**PROBLEM DETAILS:** Copy the material below verbatim, from the line containing "Return every road" through the line containing "road 2 (track): [(66,511),(333,392)]", with both of those lines included.
** start of SUPPLIED DATA **
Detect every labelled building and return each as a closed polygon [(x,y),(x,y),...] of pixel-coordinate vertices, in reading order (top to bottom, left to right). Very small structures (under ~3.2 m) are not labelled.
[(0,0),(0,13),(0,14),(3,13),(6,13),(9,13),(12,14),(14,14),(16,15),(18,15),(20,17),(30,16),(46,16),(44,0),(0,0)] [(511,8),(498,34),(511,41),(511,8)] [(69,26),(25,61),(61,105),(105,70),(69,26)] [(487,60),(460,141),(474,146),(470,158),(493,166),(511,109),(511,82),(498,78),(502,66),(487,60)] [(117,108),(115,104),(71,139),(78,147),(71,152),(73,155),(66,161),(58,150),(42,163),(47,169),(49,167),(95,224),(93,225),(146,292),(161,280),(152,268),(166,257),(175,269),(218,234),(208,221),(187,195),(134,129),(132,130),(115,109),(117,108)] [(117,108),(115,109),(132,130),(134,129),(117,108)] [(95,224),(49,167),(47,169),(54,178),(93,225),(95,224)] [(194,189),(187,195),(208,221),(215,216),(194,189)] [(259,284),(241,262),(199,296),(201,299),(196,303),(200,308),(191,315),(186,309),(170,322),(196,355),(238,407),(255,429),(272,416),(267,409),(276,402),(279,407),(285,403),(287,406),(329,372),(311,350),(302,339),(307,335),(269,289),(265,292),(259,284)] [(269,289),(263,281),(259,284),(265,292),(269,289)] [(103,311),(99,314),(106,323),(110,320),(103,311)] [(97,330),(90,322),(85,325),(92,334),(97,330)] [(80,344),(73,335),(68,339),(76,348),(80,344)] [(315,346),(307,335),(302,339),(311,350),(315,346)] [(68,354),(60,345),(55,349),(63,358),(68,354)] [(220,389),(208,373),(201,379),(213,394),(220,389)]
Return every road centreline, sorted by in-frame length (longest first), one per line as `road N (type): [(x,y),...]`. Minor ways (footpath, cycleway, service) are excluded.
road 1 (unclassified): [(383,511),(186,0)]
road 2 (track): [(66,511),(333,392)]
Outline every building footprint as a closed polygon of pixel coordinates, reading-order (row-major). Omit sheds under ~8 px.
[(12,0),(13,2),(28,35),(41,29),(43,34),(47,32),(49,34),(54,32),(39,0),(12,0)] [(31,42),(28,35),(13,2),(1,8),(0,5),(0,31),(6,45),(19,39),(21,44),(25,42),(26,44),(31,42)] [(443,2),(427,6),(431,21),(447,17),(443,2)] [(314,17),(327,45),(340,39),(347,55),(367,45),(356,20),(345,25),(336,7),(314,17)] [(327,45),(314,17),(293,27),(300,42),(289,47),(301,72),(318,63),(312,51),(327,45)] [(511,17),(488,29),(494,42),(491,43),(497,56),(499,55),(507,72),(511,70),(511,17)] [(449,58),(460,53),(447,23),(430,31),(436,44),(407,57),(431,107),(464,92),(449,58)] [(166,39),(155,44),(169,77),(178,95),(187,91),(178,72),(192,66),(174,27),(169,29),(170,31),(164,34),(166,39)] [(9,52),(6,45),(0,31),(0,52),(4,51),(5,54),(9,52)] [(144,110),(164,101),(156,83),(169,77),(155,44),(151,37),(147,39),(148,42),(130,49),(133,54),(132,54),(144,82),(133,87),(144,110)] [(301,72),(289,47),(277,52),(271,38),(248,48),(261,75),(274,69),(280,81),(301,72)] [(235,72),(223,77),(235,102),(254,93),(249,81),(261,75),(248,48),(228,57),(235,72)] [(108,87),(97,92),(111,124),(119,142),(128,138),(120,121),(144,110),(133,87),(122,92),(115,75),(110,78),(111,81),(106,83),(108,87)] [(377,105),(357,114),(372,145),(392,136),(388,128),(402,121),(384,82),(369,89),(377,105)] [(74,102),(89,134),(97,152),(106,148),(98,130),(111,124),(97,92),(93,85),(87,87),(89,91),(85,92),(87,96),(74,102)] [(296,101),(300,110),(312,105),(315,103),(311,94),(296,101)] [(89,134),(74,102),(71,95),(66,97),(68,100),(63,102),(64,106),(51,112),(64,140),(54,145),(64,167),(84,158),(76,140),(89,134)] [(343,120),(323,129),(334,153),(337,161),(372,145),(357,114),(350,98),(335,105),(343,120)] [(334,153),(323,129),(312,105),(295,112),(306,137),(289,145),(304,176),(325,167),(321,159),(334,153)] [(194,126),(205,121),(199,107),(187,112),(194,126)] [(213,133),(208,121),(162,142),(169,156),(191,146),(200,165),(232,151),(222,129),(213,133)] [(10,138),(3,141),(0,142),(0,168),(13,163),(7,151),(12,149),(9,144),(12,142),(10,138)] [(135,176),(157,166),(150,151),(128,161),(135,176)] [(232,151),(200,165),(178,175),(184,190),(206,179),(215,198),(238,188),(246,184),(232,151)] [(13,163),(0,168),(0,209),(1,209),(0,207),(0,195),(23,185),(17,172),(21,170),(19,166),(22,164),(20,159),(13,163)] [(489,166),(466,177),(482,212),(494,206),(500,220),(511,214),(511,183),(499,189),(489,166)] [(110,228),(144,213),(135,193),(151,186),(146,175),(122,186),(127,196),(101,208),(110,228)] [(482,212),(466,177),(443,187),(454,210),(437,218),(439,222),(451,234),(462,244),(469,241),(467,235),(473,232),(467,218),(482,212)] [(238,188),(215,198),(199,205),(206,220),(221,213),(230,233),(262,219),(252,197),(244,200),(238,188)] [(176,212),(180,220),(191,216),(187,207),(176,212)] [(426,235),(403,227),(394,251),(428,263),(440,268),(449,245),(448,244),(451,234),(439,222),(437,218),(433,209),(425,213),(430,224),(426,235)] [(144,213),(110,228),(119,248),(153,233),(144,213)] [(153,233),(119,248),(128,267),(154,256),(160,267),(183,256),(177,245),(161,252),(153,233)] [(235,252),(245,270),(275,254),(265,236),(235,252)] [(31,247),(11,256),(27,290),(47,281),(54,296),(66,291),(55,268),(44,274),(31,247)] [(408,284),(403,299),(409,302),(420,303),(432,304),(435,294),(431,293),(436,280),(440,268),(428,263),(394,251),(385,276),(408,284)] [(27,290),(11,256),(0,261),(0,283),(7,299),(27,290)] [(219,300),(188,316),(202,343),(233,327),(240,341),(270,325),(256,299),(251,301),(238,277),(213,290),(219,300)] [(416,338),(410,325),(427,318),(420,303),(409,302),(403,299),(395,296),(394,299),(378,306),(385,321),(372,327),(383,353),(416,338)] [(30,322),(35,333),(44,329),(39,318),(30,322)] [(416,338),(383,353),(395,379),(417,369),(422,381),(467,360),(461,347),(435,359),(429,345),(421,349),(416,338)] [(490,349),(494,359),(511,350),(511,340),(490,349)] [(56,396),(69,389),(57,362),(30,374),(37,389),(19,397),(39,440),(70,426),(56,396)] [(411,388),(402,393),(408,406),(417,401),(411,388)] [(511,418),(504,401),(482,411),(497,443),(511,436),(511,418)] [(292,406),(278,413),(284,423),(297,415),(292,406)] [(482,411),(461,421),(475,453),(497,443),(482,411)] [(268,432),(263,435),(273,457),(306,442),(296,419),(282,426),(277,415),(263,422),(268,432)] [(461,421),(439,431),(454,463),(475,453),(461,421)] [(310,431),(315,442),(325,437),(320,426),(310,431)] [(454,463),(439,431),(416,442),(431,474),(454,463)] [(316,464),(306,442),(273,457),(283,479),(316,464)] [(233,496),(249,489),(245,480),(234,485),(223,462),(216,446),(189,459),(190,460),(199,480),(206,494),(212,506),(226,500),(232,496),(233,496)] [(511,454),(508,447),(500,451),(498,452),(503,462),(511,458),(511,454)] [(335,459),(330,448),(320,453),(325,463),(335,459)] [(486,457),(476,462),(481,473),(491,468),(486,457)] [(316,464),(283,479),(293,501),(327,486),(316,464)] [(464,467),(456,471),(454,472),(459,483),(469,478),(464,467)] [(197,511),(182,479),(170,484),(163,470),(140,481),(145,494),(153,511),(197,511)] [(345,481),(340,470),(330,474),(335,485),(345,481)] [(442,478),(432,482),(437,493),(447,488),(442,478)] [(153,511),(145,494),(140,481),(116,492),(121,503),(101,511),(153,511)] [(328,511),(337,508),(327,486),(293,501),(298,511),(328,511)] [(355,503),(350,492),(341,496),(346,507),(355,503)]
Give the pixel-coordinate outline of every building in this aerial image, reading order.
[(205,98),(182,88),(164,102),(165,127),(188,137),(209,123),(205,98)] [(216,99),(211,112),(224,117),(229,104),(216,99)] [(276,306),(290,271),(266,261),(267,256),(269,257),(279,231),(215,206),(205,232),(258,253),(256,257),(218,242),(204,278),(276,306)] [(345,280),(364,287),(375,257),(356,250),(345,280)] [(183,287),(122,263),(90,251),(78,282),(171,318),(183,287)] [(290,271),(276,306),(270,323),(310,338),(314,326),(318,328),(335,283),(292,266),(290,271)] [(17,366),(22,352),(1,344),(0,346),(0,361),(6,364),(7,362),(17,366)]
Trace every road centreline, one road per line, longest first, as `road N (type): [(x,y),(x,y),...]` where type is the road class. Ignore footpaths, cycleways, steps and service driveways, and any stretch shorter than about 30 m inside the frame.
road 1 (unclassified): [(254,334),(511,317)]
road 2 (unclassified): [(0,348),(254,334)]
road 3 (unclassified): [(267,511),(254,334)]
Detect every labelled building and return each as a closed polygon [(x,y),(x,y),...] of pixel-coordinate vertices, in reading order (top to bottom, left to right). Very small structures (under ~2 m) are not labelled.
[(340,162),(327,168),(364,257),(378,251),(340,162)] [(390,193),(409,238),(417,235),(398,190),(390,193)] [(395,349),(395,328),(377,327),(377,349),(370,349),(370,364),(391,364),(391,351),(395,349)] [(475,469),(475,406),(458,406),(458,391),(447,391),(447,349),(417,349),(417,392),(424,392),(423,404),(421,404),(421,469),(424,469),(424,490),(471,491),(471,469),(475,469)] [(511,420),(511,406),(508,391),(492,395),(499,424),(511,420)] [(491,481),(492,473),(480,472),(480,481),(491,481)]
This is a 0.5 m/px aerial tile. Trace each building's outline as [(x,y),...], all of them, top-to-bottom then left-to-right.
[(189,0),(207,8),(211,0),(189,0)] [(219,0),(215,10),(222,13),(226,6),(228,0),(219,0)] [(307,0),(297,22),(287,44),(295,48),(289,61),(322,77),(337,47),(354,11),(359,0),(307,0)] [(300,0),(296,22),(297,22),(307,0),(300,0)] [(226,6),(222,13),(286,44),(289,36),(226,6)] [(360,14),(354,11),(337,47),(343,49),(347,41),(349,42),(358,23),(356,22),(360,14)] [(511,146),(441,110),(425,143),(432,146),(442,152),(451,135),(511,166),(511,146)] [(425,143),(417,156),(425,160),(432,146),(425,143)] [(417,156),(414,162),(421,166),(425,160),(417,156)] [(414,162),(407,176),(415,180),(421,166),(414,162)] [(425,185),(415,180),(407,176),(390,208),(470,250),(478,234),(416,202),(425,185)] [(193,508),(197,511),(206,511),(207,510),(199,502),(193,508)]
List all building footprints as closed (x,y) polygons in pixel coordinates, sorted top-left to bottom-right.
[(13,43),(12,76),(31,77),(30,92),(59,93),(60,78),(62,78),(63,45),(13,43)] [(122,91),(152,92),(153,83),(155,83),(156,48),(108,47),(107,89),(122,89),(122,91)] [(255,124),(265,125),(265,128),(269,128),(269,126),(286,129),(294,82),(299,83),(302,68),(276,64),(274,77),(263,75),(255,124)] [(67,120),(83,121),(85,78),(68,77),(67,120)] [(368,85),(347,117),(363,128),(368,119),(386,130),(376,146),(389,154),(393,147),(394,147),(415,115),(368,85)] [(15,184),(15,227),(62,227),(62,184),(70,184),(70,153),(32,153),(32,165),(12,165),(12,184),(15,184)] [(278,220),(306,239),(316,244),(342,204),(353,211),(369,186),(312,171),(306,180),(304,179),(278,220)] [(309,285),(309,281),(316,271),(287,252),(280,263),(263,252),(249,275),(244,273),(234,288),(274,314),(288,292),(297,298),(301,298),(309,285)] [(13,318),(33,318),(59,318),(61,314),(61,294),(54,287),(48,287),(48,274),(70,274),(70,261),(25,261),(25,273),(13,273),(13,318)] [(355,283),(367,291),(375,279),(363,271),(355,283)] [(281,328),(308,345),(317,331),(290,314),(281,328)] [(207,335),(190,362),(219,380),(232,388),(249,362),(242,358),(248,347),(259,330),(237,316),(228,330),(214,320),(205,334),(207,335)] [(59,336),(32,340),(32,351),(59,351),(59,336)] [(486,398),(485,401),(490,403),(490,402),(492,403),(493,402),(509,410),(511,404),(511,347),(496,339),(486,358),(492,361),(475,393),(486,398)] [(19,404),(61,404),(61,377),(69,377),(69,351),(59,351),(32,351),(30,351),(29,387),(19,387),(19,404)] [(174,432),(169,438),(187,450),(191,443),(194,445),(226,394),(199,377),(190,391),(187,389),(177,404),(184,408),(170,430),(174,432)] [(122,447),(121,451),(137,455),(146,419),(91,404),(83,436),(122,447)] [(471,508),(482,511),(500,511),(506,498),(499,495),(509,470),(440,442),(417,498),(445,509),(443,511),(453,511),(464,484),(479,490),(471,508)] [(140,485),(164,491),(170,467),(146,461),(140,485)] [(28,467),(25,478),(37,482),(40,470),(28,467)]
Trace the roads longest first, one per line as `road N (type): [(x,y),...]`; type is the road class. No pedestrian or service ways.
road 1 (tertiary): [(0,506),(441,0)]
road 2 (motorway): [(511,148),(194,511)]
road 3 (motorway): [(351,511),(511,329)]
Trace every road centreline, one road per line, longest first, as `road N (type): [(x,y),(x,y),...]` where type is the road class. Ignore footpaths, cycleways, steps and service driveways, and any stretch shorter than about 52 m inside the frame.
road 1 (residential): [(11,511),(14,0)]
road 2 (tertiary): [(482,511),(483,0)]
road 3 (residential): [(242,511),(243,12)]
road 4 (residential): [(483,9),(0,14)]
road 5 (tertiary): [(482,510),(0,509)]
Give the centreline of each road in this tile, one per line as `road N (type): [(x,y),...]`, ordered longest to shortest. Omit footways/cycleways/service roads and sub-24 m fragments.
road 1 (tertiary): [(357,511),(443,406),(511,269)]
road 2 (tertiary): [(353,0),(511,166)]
** end of SUPPLIED DATA **
**THE COMPLETED TASK:**
Return every road centreline, sorted by in-frame length (longest first), one per line as `road N (type): [(x,y),...]`. Minor ways (footpath, cycleway, service) are excluded.
road 1 (unclassified): [(383,511),(186,0)]
road 2 (track): [(66,511),(333,392)]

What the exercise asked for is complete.